Task prompt >> Exactly as written, give again the line with "(545, 284) = (257, 162): pink" and all subsequent lines through the end of the records.

━━━━━ Provided records

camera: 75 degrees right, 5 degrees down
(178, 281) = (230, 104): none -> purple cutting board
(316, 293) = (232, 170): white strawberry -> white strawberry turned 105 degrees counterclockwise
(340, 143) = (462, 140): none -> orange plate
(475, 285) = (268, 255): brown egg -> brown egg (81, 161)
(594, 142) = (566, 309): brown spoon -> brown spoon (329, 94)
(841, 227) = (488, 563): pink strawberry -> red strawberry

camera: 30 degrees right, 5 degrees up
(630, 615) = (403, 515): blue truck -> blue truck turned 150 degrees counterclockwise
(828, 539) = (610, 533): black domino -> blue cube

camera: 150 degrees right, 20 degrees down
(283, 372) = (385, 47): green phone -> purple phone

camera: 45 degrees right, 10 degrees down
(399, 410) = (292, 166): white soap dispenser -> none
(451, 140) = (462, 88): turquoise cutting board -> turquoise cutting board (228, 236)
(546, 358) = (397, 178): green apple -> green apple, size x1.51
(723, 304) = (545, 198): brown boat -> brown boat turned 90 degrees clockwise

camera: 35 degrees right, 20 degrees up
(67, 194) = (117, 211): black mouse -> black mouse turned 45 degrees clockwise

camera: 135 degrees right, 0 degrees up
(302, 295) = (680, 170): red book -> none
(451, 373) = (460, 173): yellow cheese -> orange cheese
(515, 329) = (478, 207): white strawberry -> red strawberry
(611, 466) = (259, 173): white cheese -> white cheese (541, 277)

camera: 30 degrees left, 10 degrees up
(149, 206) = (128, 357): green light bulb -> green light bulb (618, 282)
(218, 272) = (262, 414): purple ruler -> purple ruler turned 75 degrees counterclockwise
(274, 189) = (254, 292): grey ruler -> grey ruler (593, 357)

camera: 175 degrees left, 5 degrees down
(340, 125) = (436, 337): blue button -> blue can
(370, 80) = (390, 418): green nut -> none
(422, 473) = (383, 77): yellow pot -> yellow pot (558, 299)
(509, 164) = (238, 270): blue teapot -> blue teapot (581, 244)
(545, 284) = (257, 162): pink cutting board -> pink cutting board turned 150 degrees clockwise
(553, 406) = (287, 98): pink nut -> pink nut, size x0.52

━━━━━━━━━━

Result of this task >>
(545, 284) = (257, 162): pink cutting board -> pink cutting board turned 150 degrees clockwise
(553, 406) = (287, 98): pink nut -> pink nut, size x0.52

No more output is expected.